The task:
Below are some entries; state how many of their lines include the word "notebook" and give no more than that number.
[Start of Attachment]
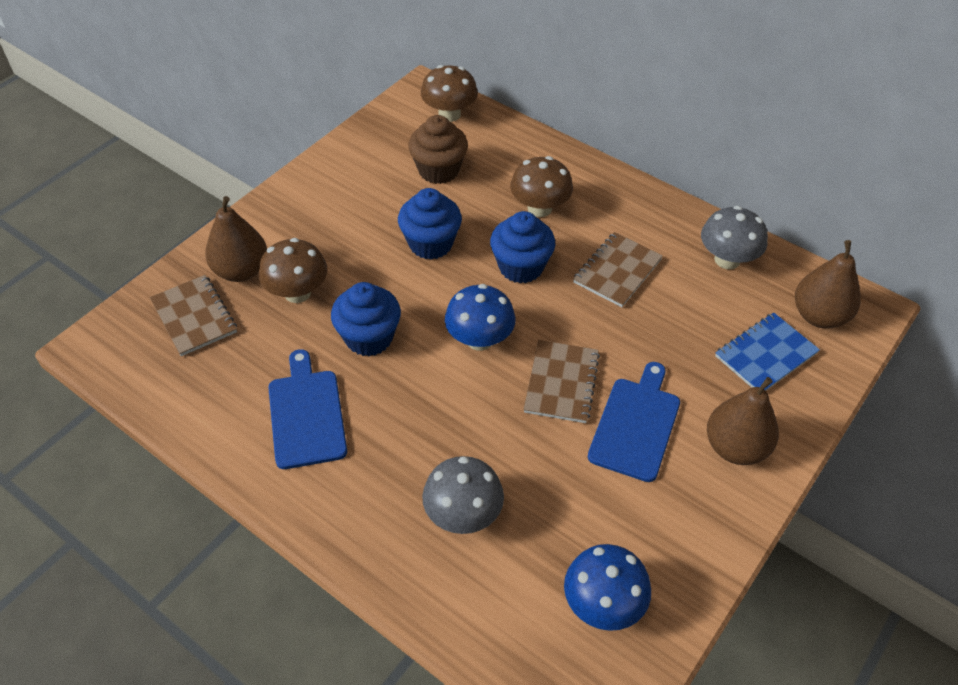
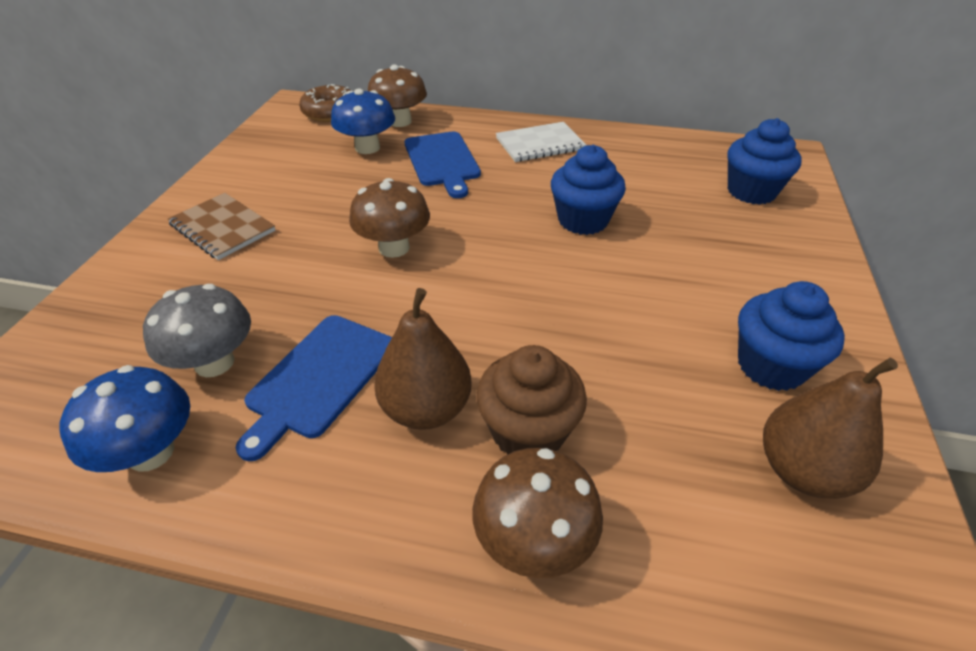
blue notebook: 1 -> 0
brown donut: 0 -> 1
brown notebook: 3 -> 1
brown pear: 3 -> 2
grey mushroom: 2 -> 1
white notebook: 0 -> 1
[End of Attachment]
Final answer:
3